# EXERCISE DETAILS
Only one stretch of the data below is wanted: the lines starting at the one with "camera: 150 degrees right, 10 degrees up" and ending at the one with "(356, 188) = (534, 425): yellow", both included, given again exactly.

[SOURCE DATA]

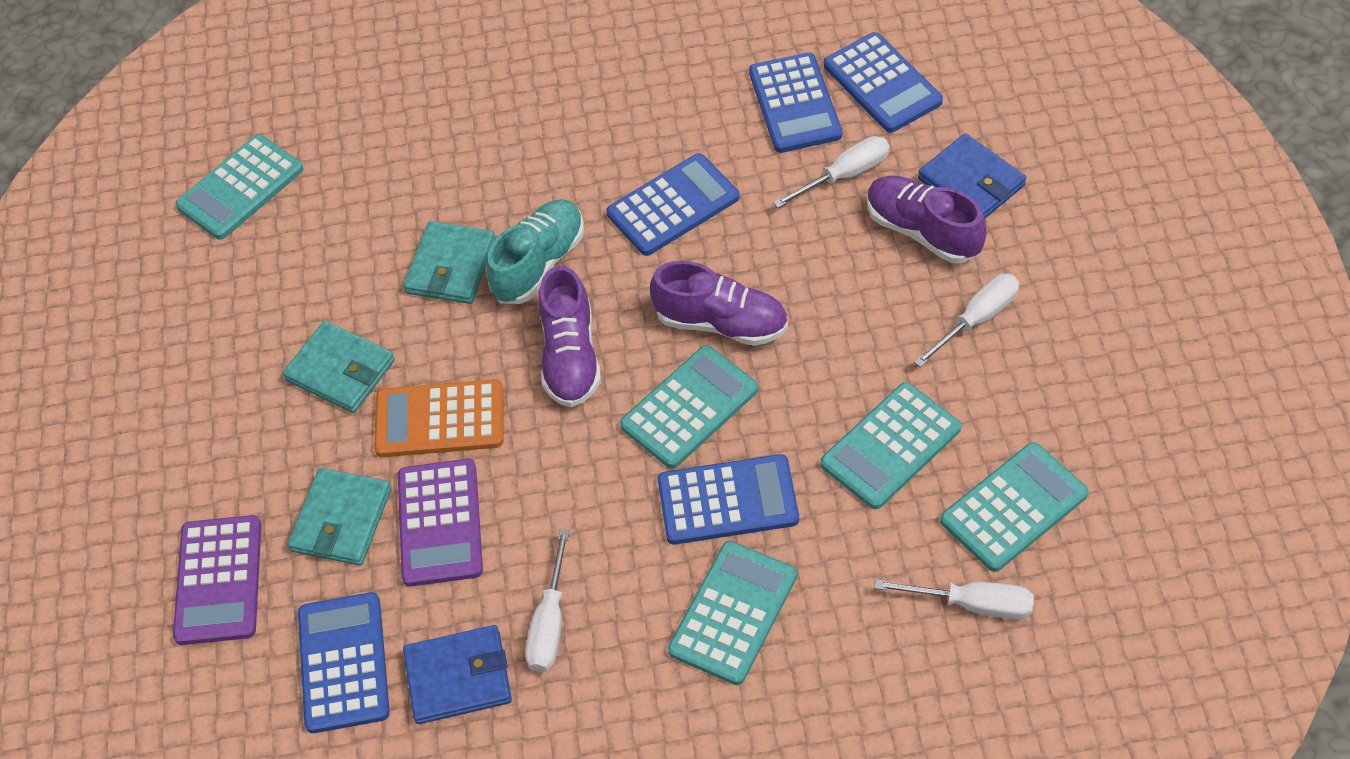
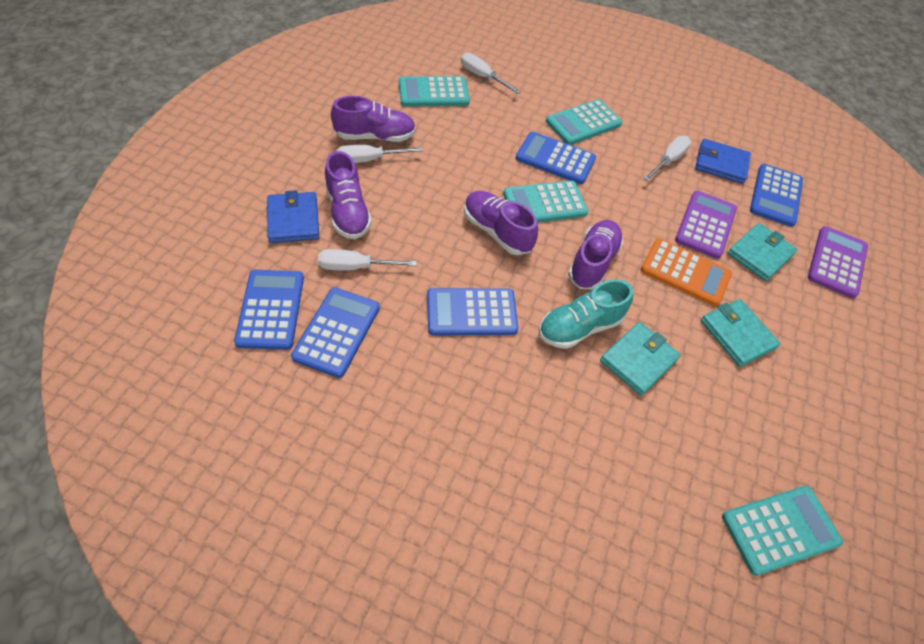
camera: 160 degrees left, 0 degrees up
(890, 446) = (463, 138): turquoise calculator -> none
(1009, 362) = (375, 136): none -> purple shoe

[/SOURCE DATA]
[SOURCE DATA]

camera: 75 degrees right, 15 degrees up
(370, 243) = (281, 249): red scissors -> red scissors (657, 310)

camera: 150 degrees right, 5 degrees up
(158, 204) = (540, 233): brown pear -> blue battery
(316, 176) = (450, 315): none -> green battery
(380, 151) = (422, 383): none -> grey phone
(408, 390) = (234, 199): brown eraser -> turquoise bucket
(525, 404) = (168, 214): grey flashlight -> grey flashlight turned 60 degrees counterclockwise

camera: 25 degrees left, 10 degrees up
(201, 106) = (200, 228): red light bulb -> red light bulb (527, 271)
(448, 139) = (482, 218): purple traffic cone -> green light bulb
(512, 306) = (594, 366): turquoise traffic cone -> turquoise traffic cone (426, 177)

[/SOURCE DATA]
[SOURCE DATA]

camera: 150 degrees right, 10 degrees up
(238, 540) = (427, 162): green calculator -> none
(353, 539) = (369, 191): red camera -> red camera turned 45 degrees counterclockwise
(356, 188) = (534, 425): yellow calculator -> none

[/SOURCE DATA]

# OUTPUT BELOW
camera: 150 degrees right, 10 degrees up
(238, 540) = (427, 162): green calculator -> none
(353, 539) = (369, 191): red camera -> red camera turned 45 degrees counterclockwise
(356, 188) = (534, 425): yellow calculator -> none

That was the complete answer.